→ **Task**
What you print should match the entries exactly, only without the pictures.

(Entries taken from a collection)
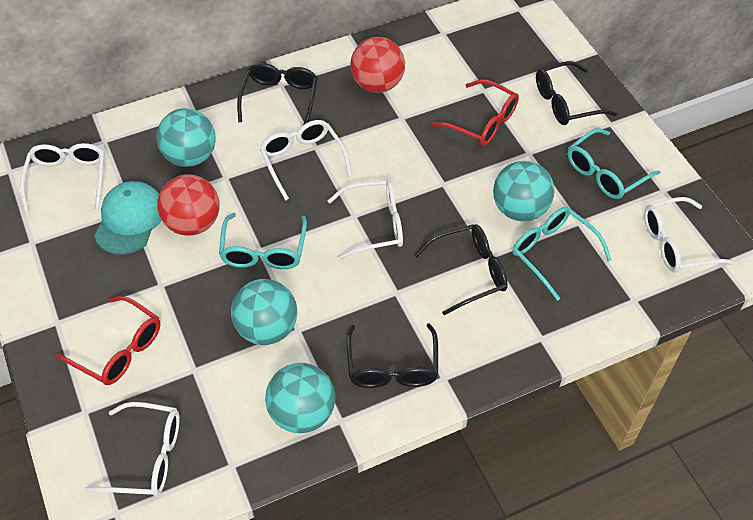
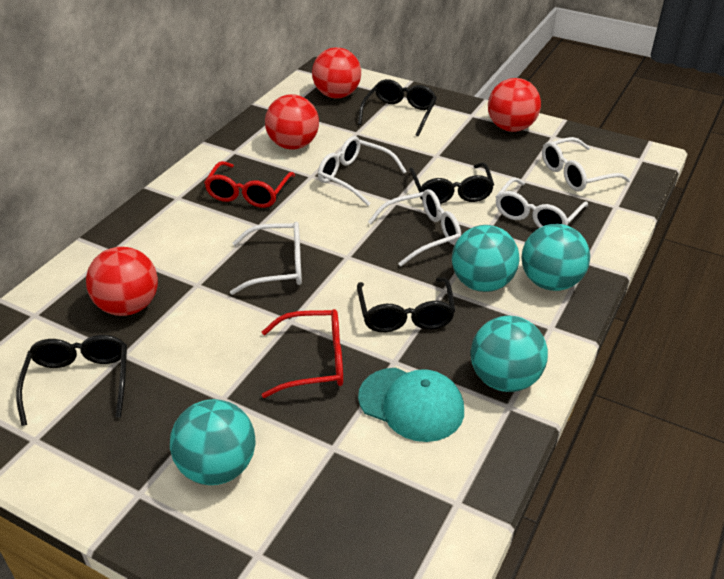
red ball: 2 -> 4
turquoise glasses: 3 -> 0

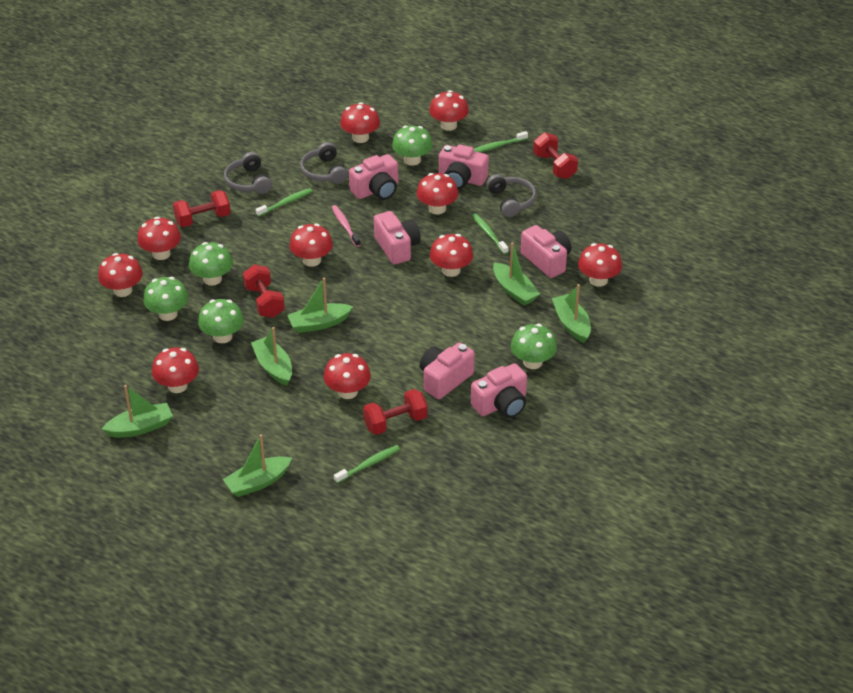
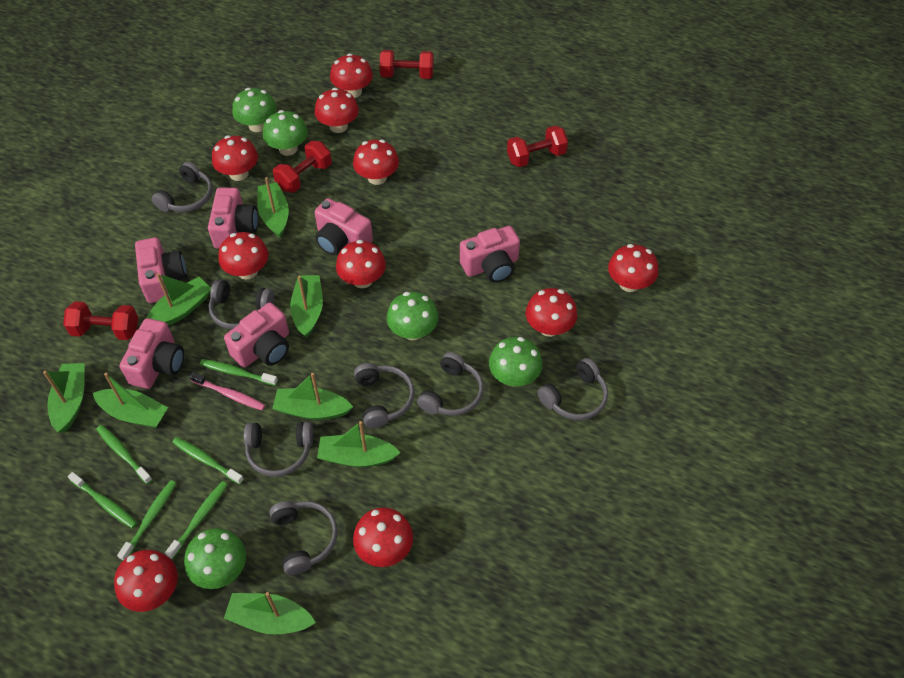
green boat: 6 -> 8
green toothbrush: 4 -> 6
grey headphones: 3 -> 7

→ **Completed exercise**
red ball: 2 -> 4
turquoise glasses: 3 -> 0

green boat: 6 -> 8
green toothbrush: 4 -> 6
grey headphones: 3 -> 7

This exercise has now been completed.